## WHAT IS REQUIRED
Copy the lines of the data below exactly, starting at the first and stopping after the line that contains "C1: none -> 15uF (CNT2, VCC)"; include no pictures.

## INFORMATION GIVEN

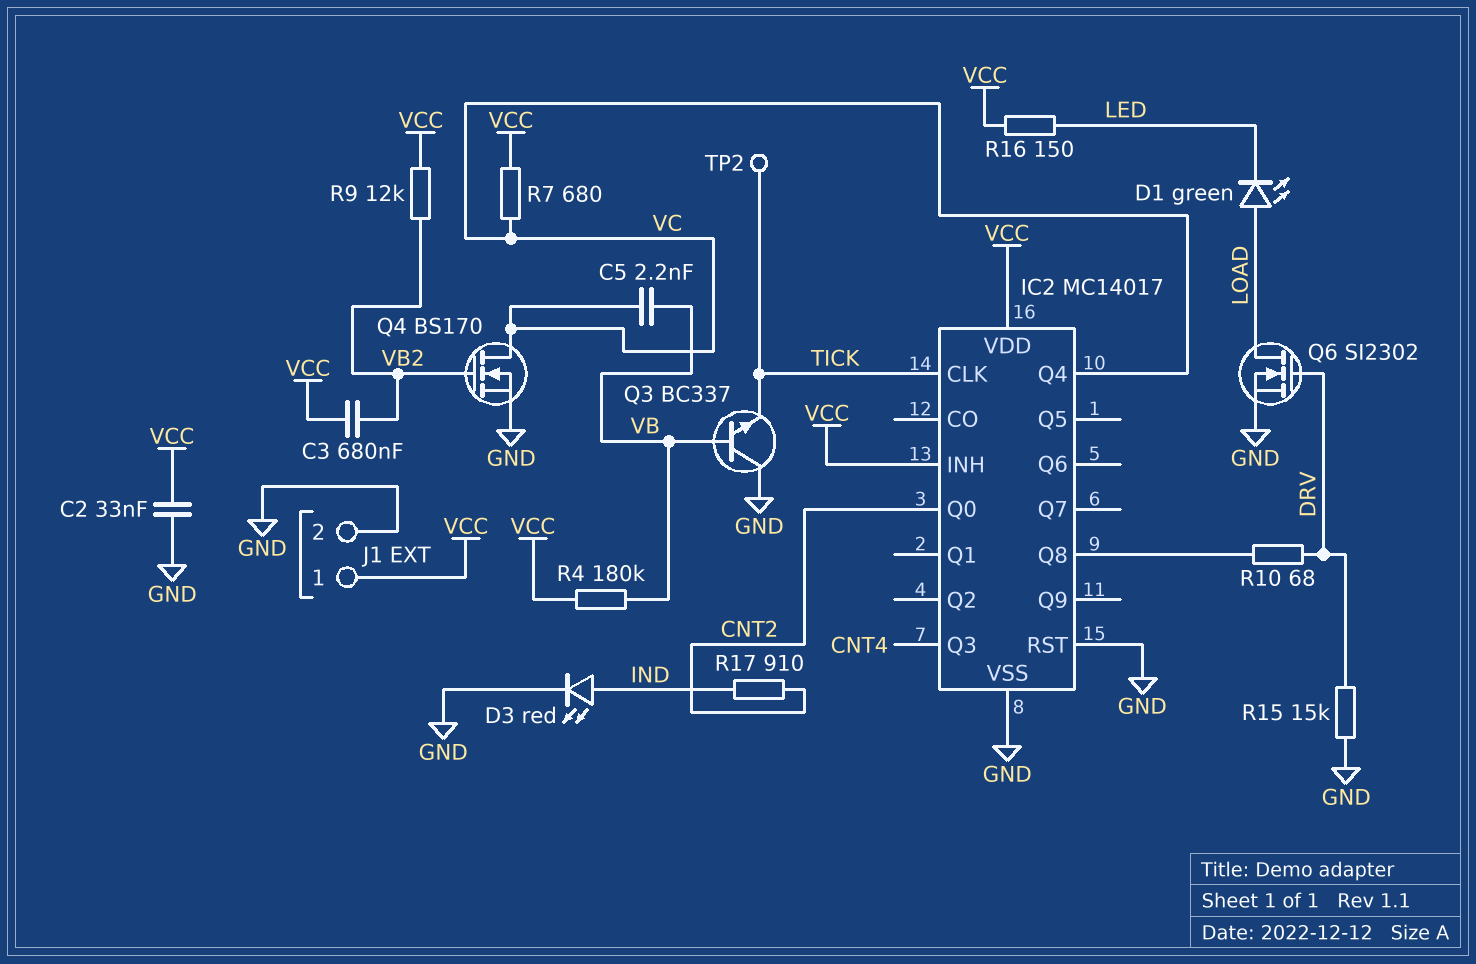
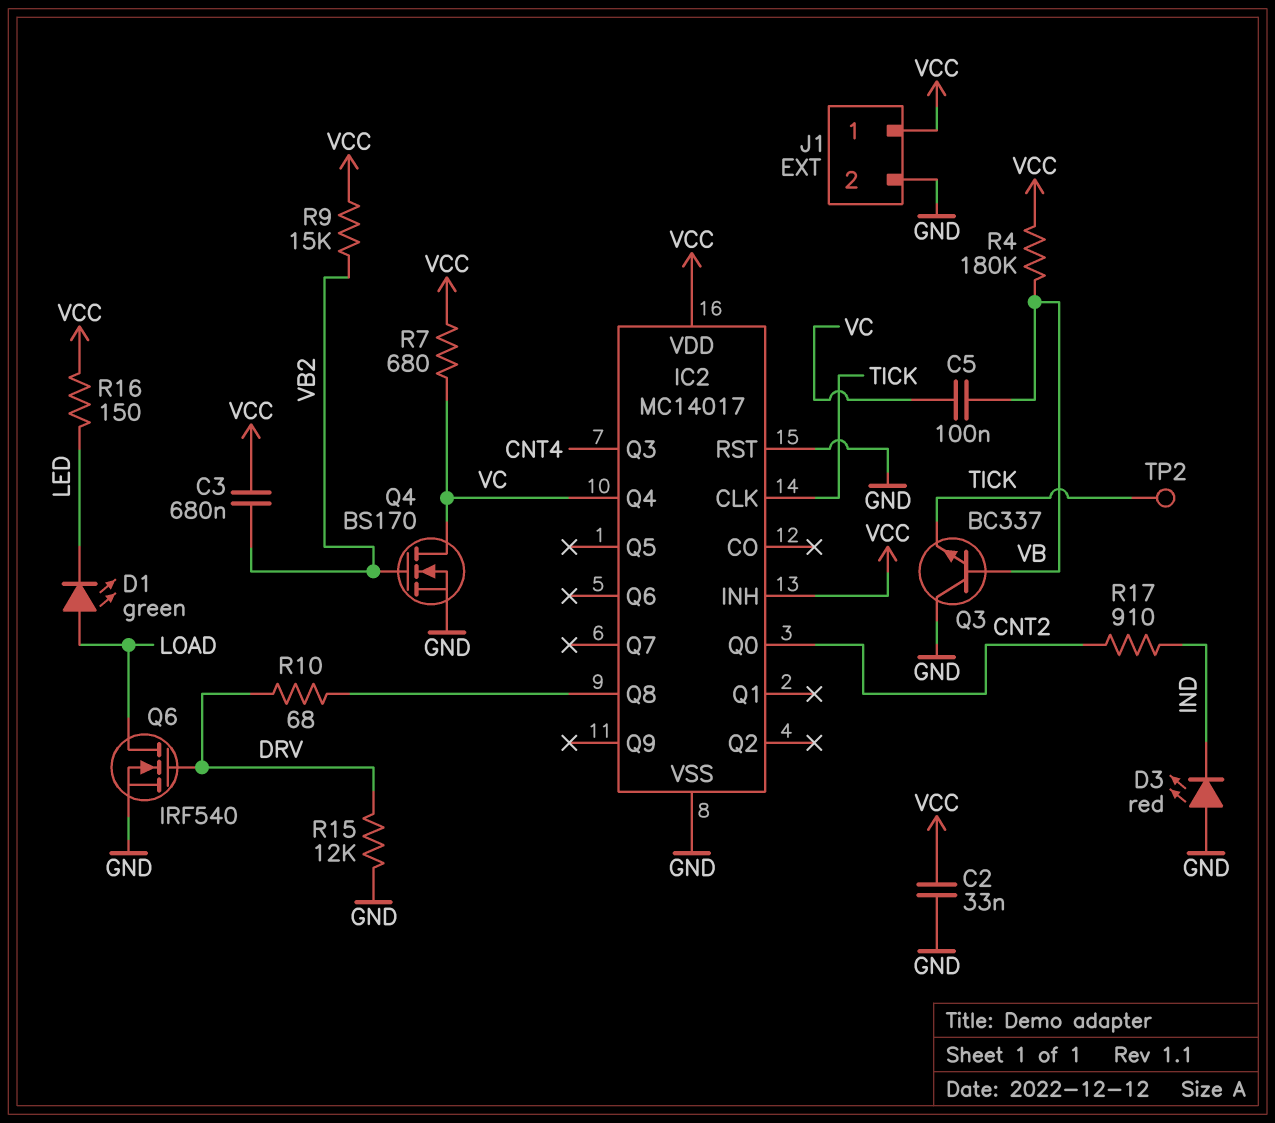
C5: 2.2nF (VB, VC) -> 100nF (VB, VC)
D3: LED red (A IND, K GND) -> LED red (A GND, K IND)
Q6: NMOS SI2302 (G DRV, D LOAD, S GND) -> NMOS IRF540 (G DRV, D LOAD, S GND)
R9: 12k (VB2, VCC) -> 15k (VB2, VCC)
R15: 15k (DRV, GND) -> 12k (DRV, GND)

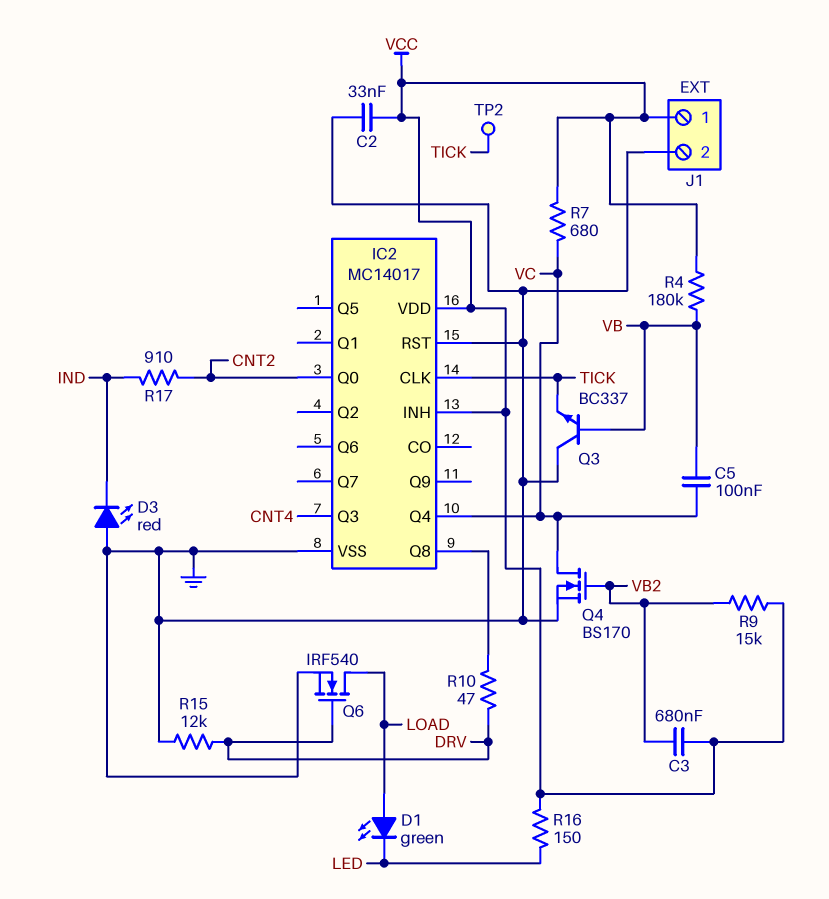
R10: 68 (DRV, IC2/Q8) -> 47 (DRV, IC2/Q8)

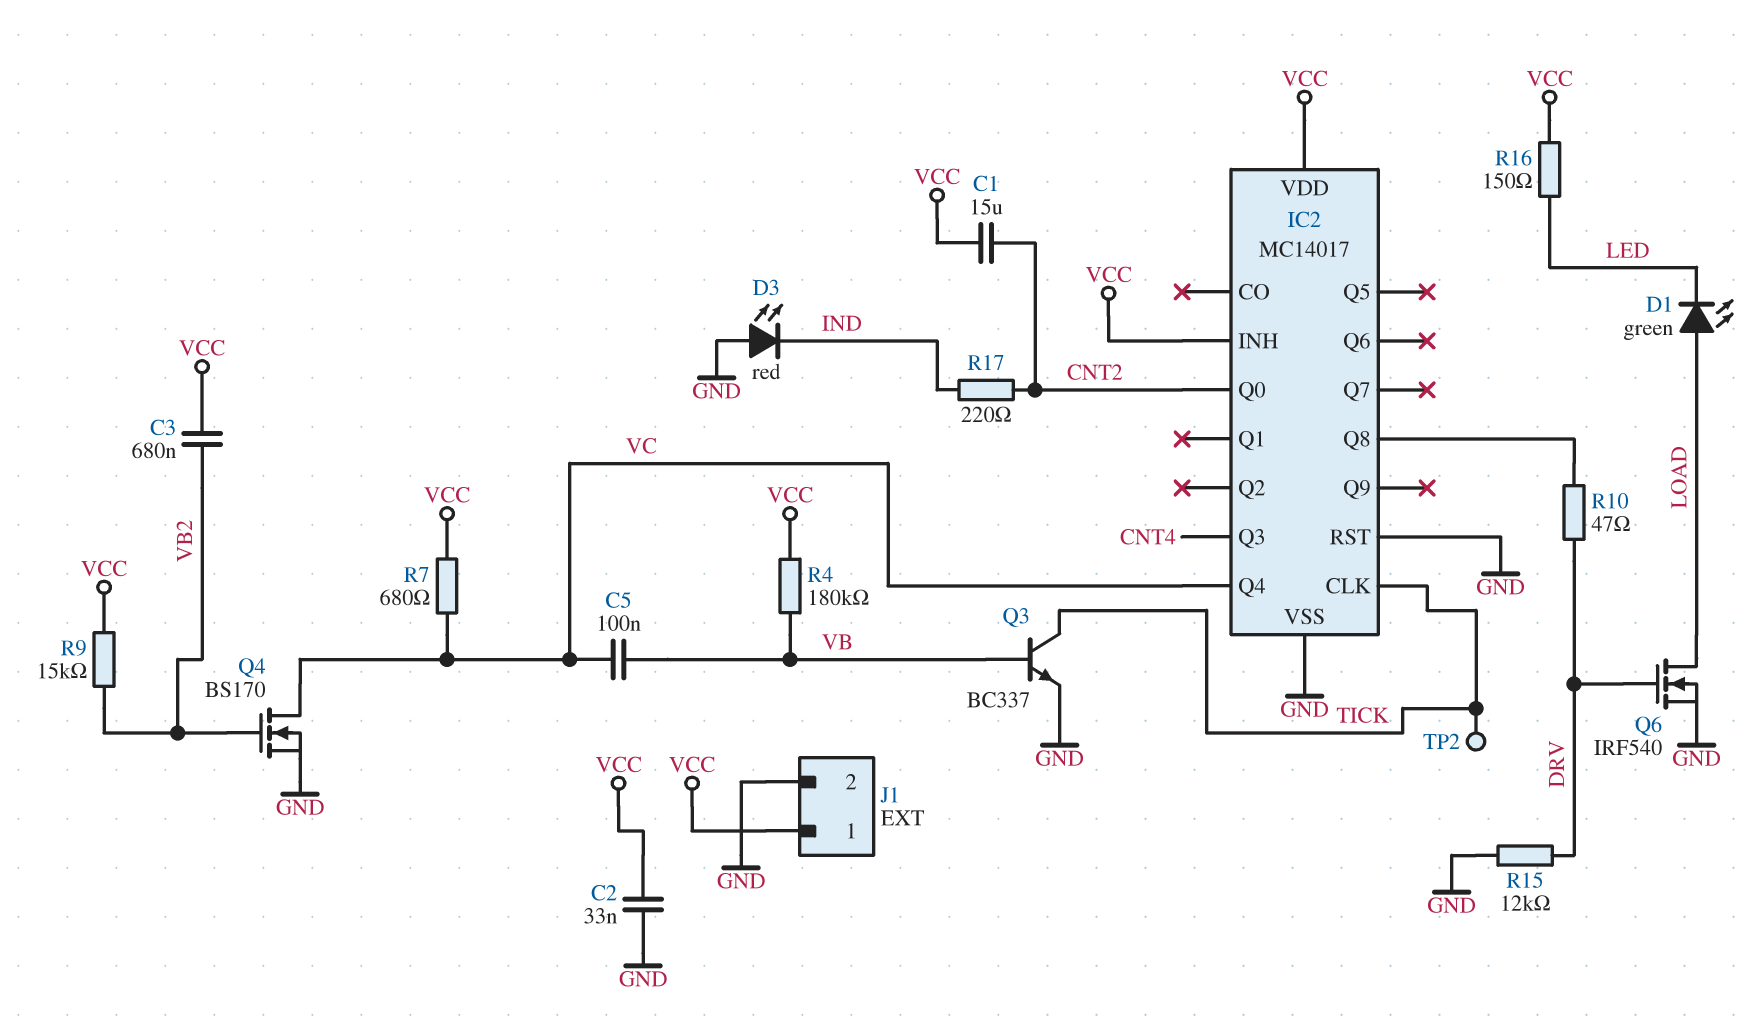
C1: none -> 15uF (CNT2, VCC)
Q3: NPN BC337 (B VB, C GND, E TICK) -> NPN BC337 (B VB, C TICK, E GND)
R17: 910 (CNT2, IND) -> 220 (CNT2, IND)

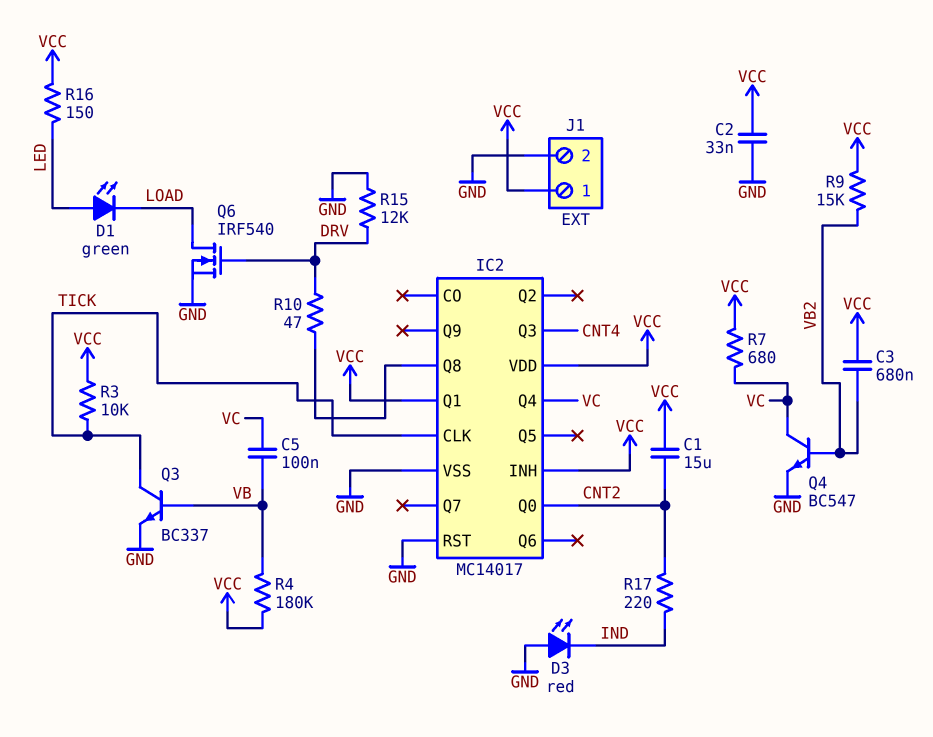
D1: LED green (A LOAD, K LED) -> LED green (A LED, K LOAD)
IC2 pin Q1: none -> VCC
Q4: NMOS BS170 (G VB2, D VC, S GND) -> NPN BC547 (B VB2, C VC, E GND)
R3: none -> 10k (TICK, VCC)
TP2: test point (TICK) -> none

## ANSWER BOX
C5: 2.2nF (VB, VC) -> 100nF (VB, VC)
D3: LED red (A IND, K GND) -> LED red (A GND, K IND)
Q6: NMOS SI2302 (G DRV, D LOAD, S GND) -> NMOS IRF540 (G DRV, D LOAD, S GND)
R9: 12k (VB2, VCC) -> 15k (VB2, VCC)
R15: 15k (DRV, GND) -> 12k (DRV, GND)

R10: 68 (DRV, IC2/Q8) -> 47 (DRV, IC2/Q8)

C1: none -> 15uF (CNT2, VCC)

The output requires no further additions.